**PROBLEM STATEMENT:** Send back the data below exactly. Drop every picture.

===== DATA TO PROCESS =====

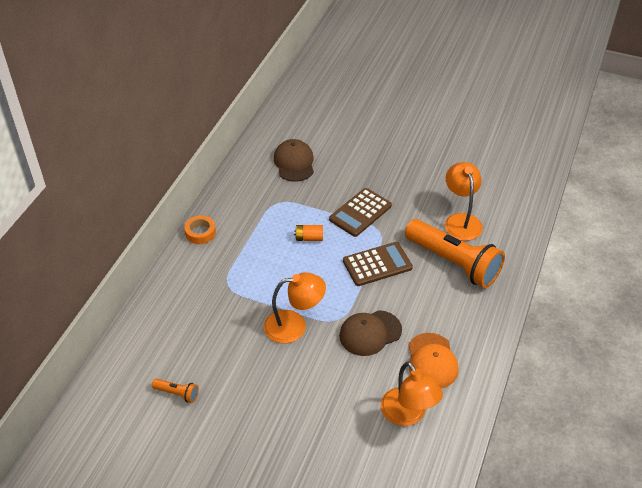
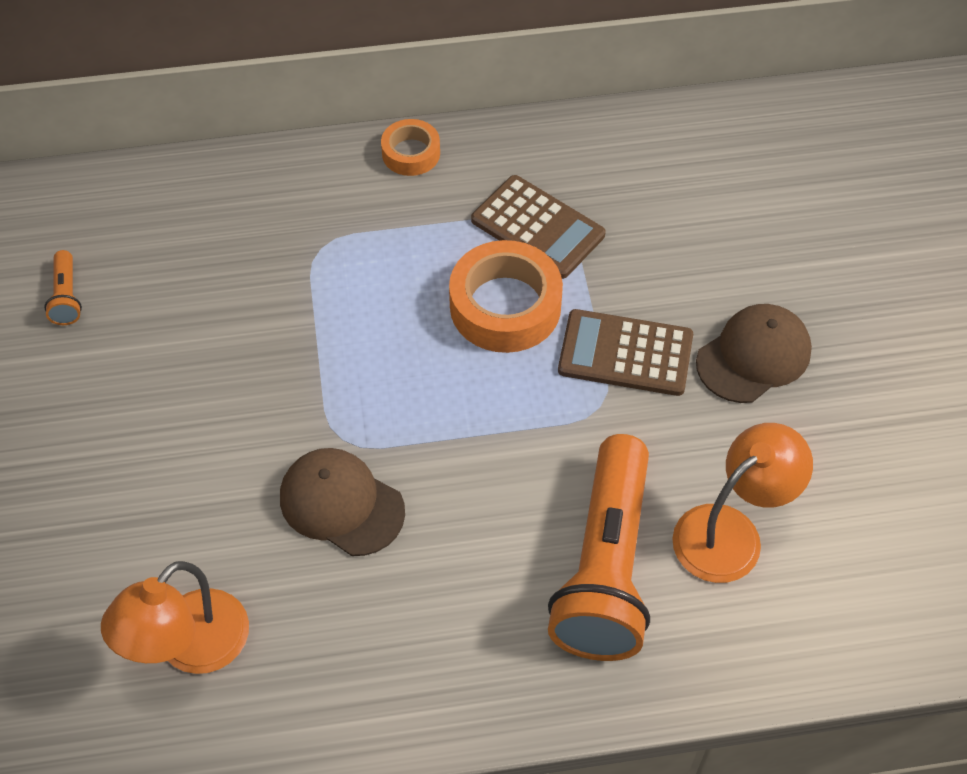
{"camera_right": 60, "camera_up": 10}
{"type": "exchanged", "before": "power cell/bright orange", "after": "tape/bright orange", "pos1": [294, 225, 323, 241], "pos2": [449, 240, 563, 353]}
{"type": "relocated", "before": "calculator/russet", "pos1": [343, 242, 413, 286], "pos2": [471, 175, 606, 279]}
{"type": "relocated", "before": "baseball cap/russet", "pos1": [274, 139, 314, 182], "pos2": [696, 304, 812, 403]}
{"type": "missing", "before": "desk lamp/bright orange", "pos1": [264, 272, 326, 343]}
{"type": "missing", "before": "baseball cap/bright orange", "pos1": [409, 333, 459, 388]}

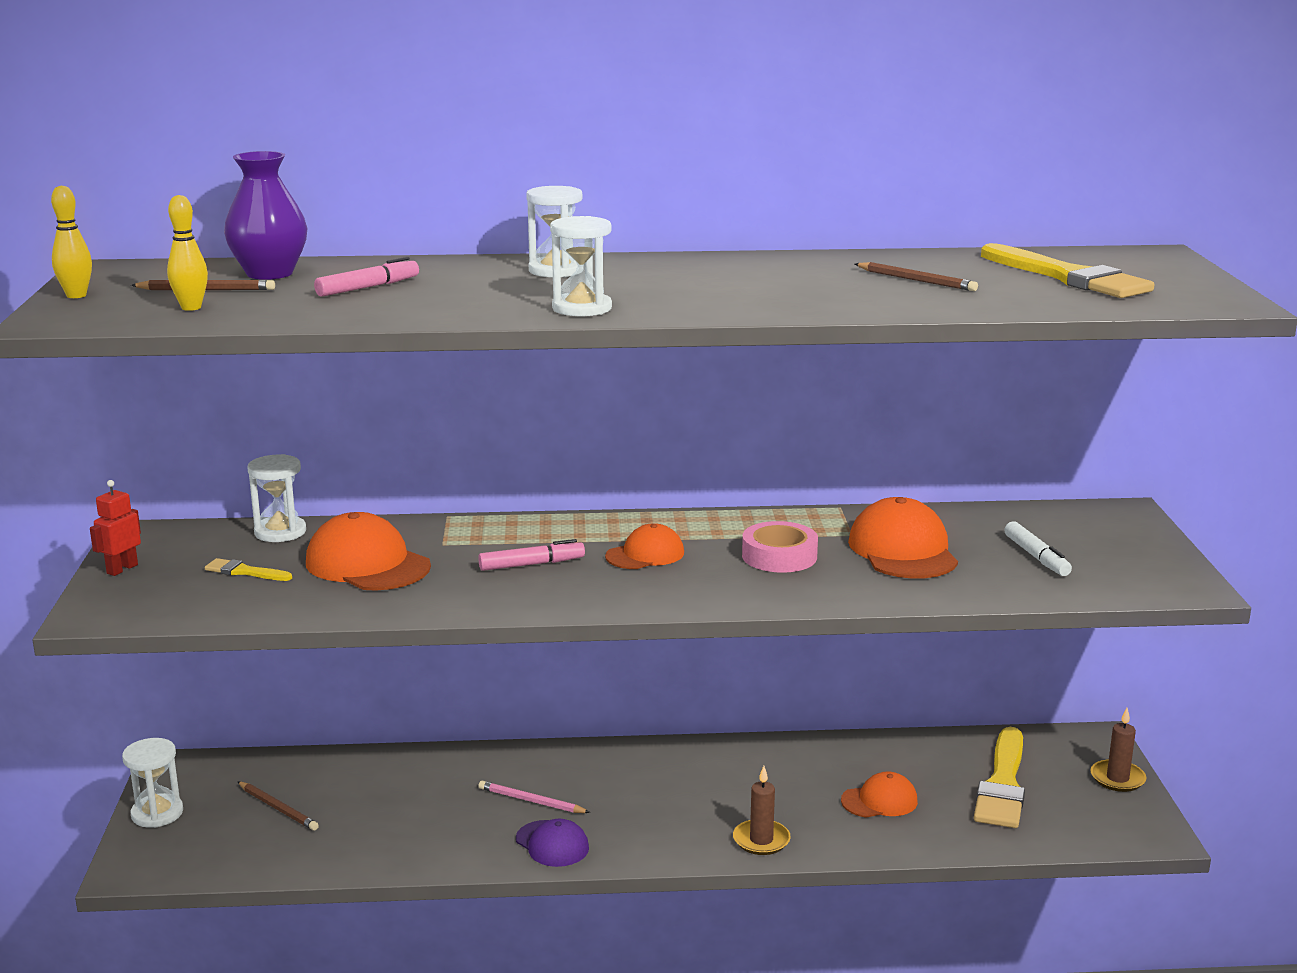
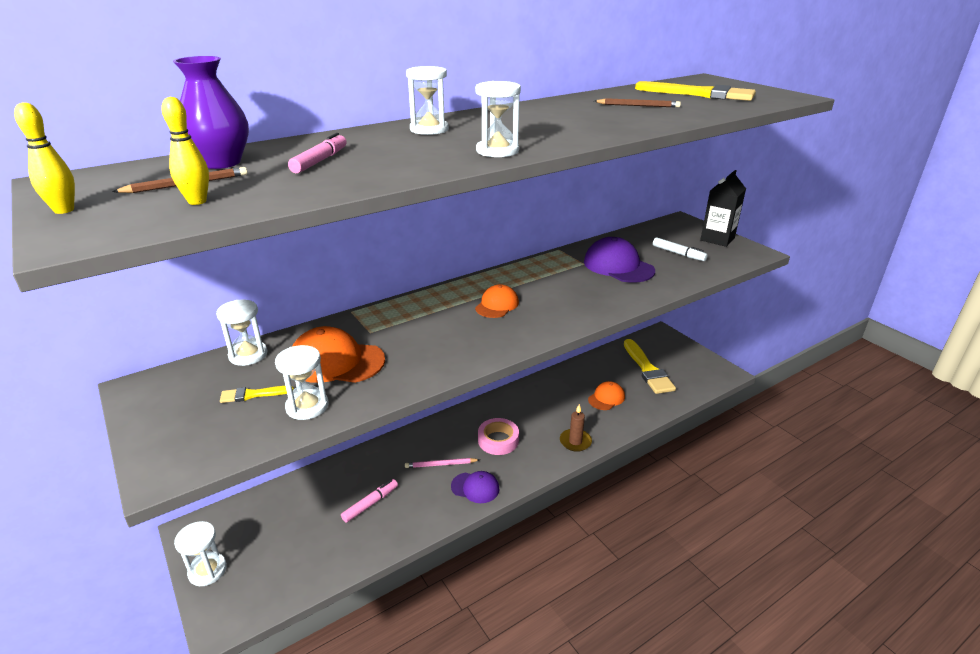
{"camera_right": -30, "camera_up": 10}
{"type": "appeared", "after": "sand timer/pure white", "pos2": [275, 345, 329, 420]}
{"type": "relocated", "before": "marker pen/rose-pink", "pos1": [478, 539, 585, 571], "pos2": [341, 479, 398, 523]}
{"type": "relocated", "before": "tape/rose-pink", "pos1": [742, 521, 818, 573], "pos2": [478, 418, 519, 455]}
{"type": "colour", "before": "baseball cap/bright orange", "after": "baseball cap/violet", "pos1": [848, 497, 958, 579], "pos2": [584, 237, 655, 283]}
{"type": "appeared", "after": "milk carton/jet-black", "pos2": [700, 170, 746, 247]}
{"type": "missing", "before": "toy robot/crimson", "pos1": [90, 480, 141, 576]}
{"type": "missing", "before": "lead pencil/russet", "pos1": [237, 781, 319, 831]}
{"type": "missing", "before": "pillar candle/russet", "pos1": [1091, 708, 1147, 792]}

=====

**EXPECTED ANSWER:**
{"camera_right": 60, "camera_up": 10}
{"type": "exchanged", "before": "power cell/bright orange", "after": "tape/bright orange", "pos1": [294, 225, 323, 241], "pos2": [449, 240, 563, 353]}
{"type": "relocated", "before": "calculator/russet", "pos1": [343, 242, 413, 286], "pos2": [471, 175, 606, 279]}
{"type": "relocated", "before": "baseball cap/russet", "pos1": [274, 139, 314, 182], "pos2": [696, 304, 812, 403]}
{"type": "missing", "before": "desk lamp/bright orange", "pos1": [264, 272, 326, 343]}
{"type": "missing", "before": "baseball cap/bright orange", "pos1": [409, 333, 459, 388]}

{"camera_right": -30, "camera_up": 10}
{"type": "appeared", "after": "sand timer/pure white", "pos2": [275, 345, 329, 420]}
{"type": "relocated", "before": "marker pen/rose-pink", "pos1": [478, 539, 585, 571], "pos2": [341, 479, 398, 523]}
{"type": "relocated", "before": "tape/rose-pink", "pos1": [742, 521, 818, 573], "pos2": [478, 418, 519, 455]}
{"type": "colour", "before": "baseball cap/bright orange", "after": "baseball cap/violet", "pos1": [848, 497, 958, 579], "pos2": [584, 237, 655, 283]}
{"type": "appeared", "after": "milk carton/jet-black", "pos2": [700, 170, 746, 247]}
{"type": "missing", "before": "toy robot/crimson", "pos1": [90, 480, 141, 576]}
{"type": "missing", "before": "lead pencil/russet", "pos1": [237, 781, 319, 831]}
{"type": "missing", "before": "pillar candle/russet", "pos1": [1091, 708, 1147, 792]}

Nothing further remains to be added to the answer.